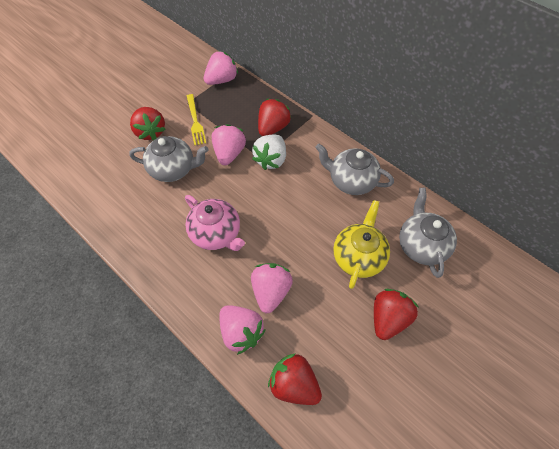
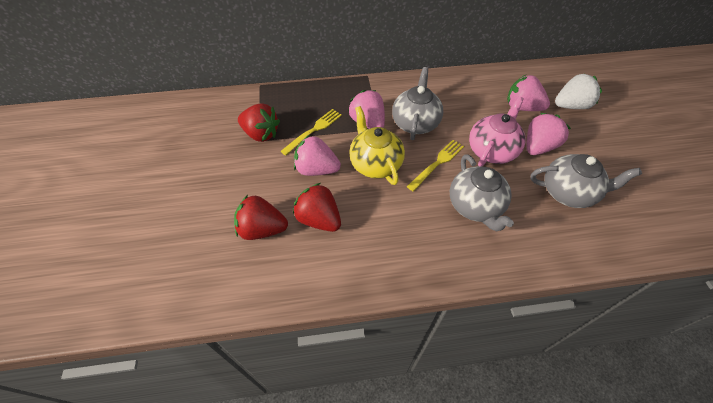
red strawberry: [130,107,166,140] [258,99,291,136] [268,353,322,405] [374,289,418,340] = 4 -> [234,195,288,240] [238,103,280,142] [293,183,341,232] = 3
yellow fork: [187,94,206,146] = 1 -> [280,109,342,156] [407,140,464,191] = 2

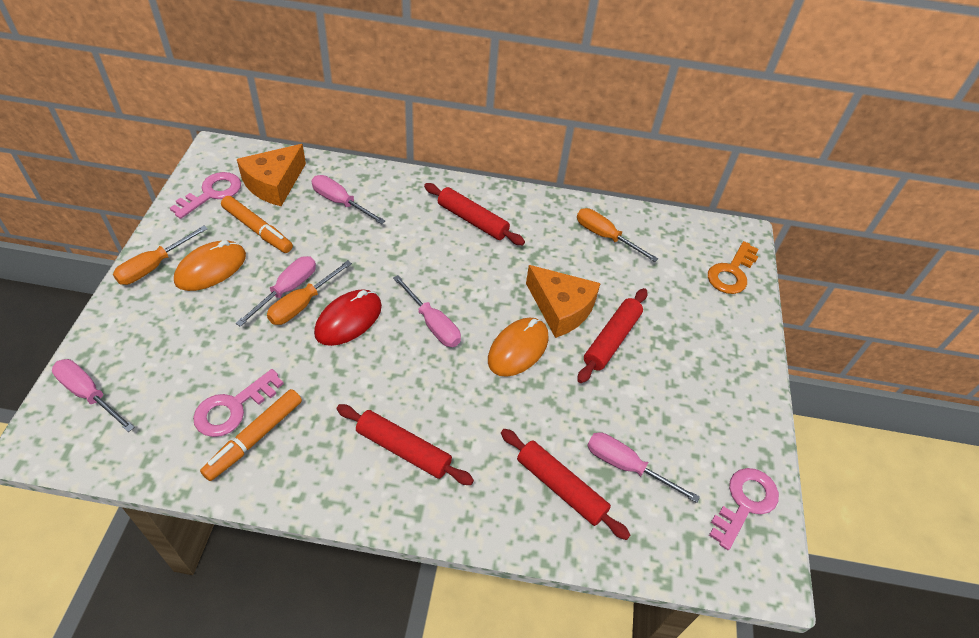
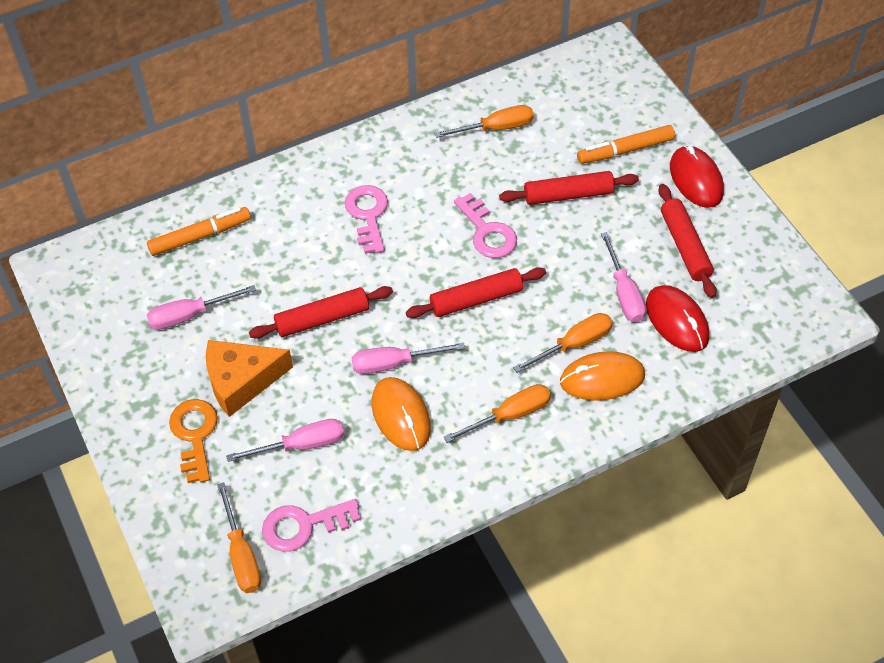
orange cheese: [237,144,306,206] [526,265,601,338] = 2 -> [206,340,293,417] = 1
orange screwdriver: [113,226,208,285] [267,260,352,325] [577,208,658,262] = 3 -> [217,482,261,593] [434,105,534,138] [444,384,551,443] [513,313,613,373] = 4
pink screwdriver: [52,359,135,432] [236,256,316,327] [311,175,385,224] [393,275,461,347] [587,432,700,503] = 5 -> [147,285,256,330] [226,419,344,462] [351,342,465,374] [601,232,646,322] = 4
red mouse: [314,289,382,346] = 1 -> [646,285,709,352] [670,146,724,208] = 2

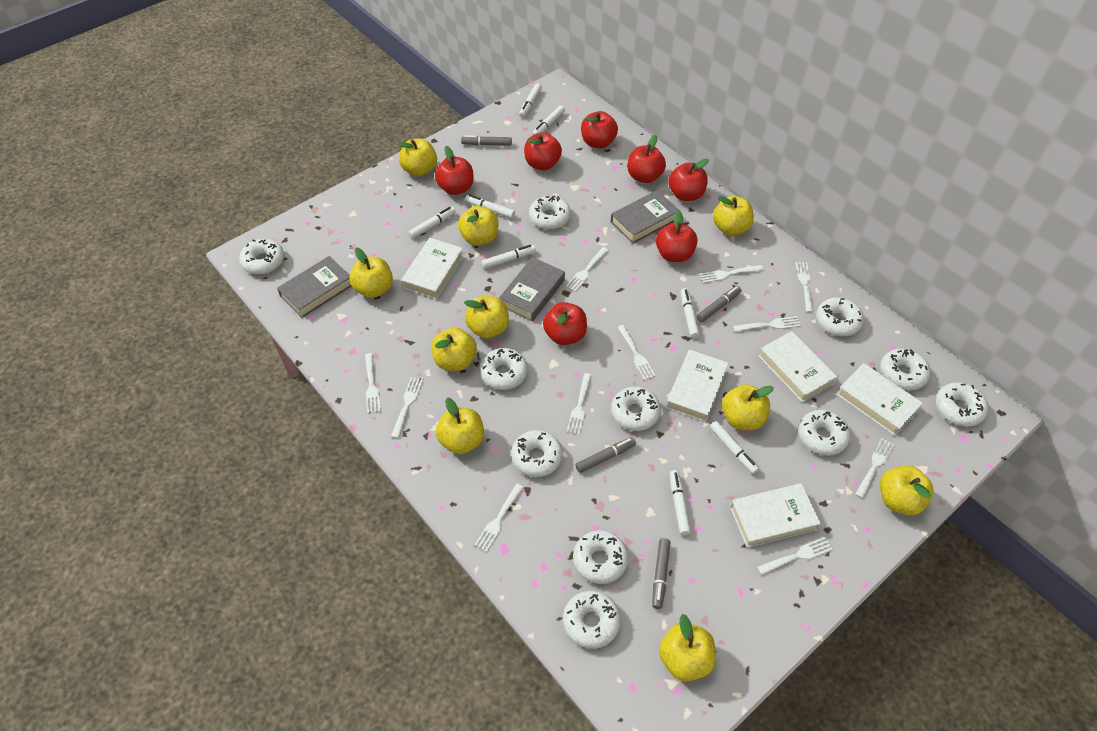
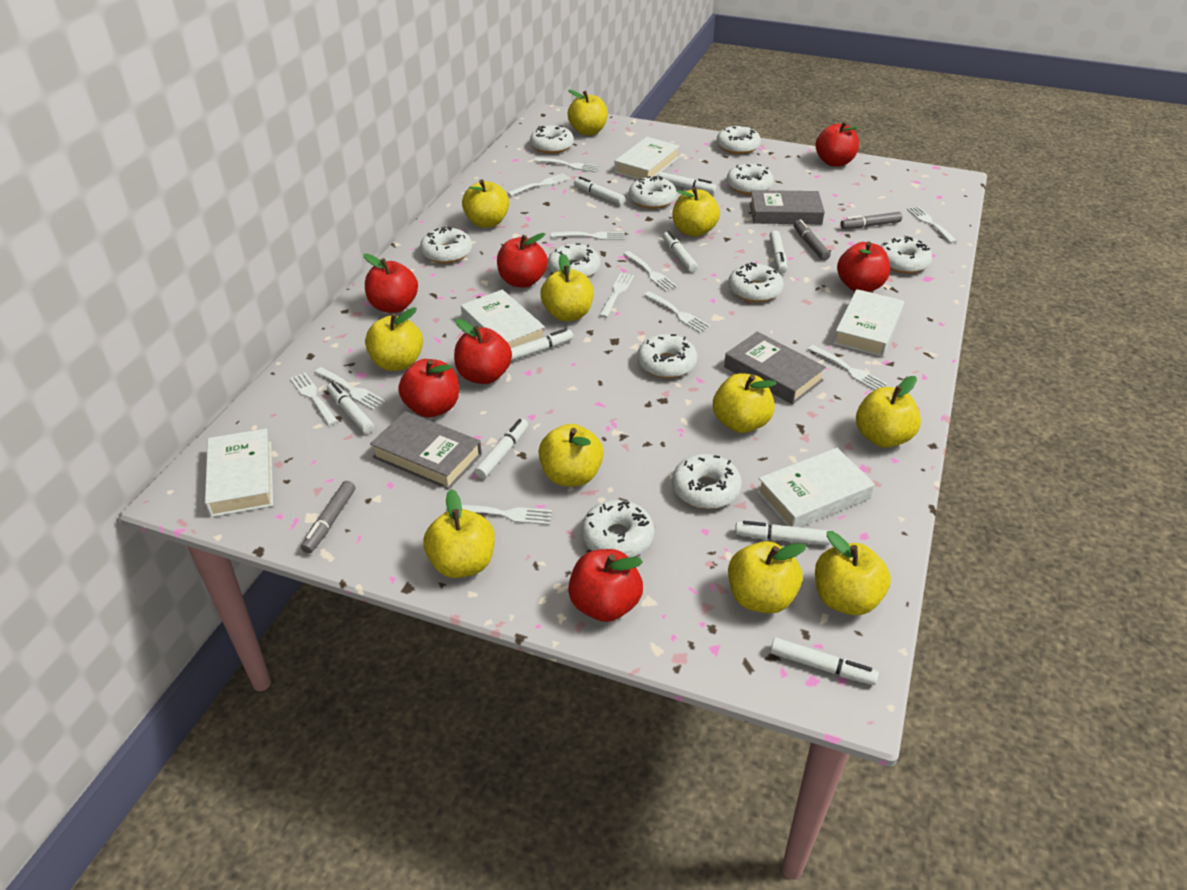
grey marker: [461,135,512,146] [575,437,636,473] [652,538,670,609] [696,286,741,322] = 4 -> [301,481,355,554] [794,219,831,260] [840,212,902,229] = 3
white marker: [408,207,456,239] [465,195,515,219] [482,245,536,269] [519,83,542,118] [532,105,565,135] [670,470,691,535] [681,288,700,338] [710,421,759,474] = 8 -> [327,382,374,434] [475,419,528,479] [511,328,573,361] [574,177,625,205] [658,172,716,193] [663,231,698,273] [735,521,830,546] [769,230,787,273] [770,637,879,685] = 9
yellow apple: [349,248,393,298] [397,138,437,176] [431,327,477,371] [436,397,484,454] [458,206,498,246] [464,296,509,339] [659,614,716,681] [713,196,754,236] [722,384,774,430] [880,465,934,515] = 10 -> [365,307,423,371] [423,489,495,578] [462,179,509,228] [538,424,604,486] [540,253,594,321] [568,90,608,136] [673,187,720,237] [713,373,777,433] [728,541,807,614] [815,531,891,615] [856,376,921,448] = 11

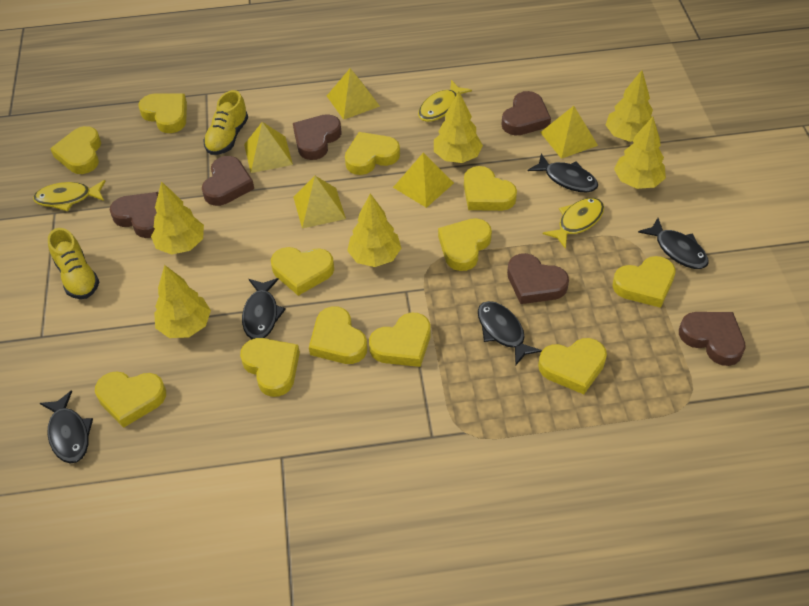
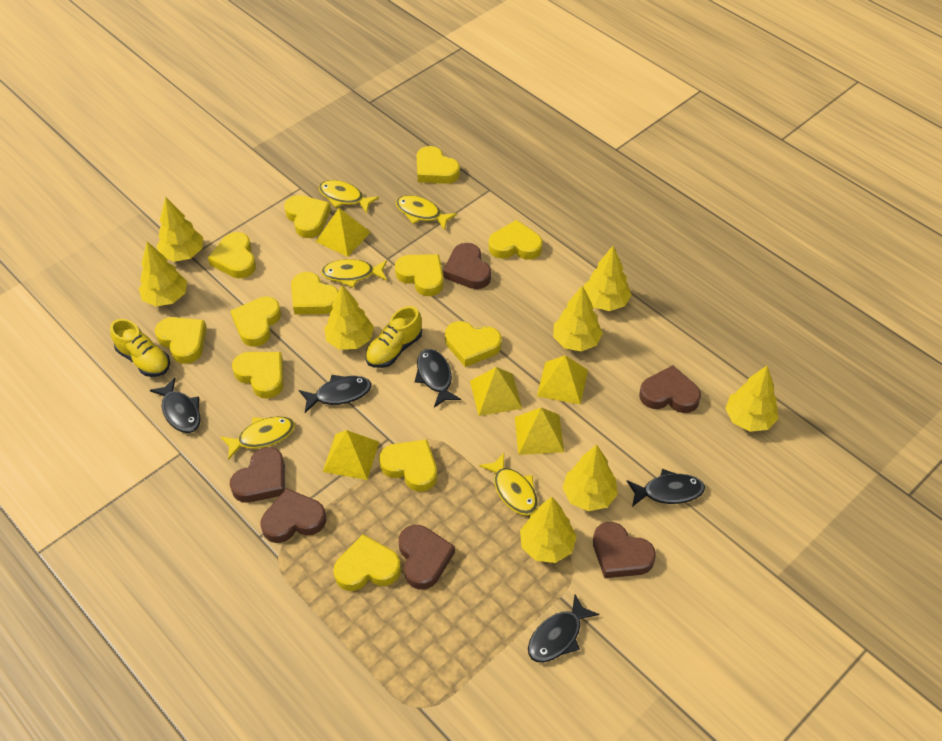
yellow fish: [33,180,105,211] [418,80,472,122] [543,198,604,249] = 3 -> [220,416,295,460] [318,180,379,213] [321,259,387,288] [396,195,457,231] [479,453,538,516] = 5
yellow tree: [151,181,204,255] [154,265,211,338] [347,193,401,267] [434,92,483,163] [606,70,653,142] [614,117,666,189] = 6 -> [139,241,187,307] [157,197,203,262] [324,285,374,350] [520,497,577,563] [553,285,603,352] [563,444,618,511] [584,246,632,311] [725,366,779,432] = 8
━━━━━━
- REQUIREMENT: A word-for-word copy of the lines above from the one with "orange cheese: [237,144,306,206]" through the one with "orange screwdriver: [113,226,208,285]", inclusive, is the only output wanted.

- PROBLEM SOLUTION:
orange cheese: [237,144,306,206] [526,265,601,338] = 2 -> [206,340,293,417] = 1
orange screwdriver: [113,226,208,285] [267,260,352,325] [577,208,658,262] = 3 -> [217,482,261,593] [434,105,534,138] [444,384,551,443] [513,313,613,373] = 4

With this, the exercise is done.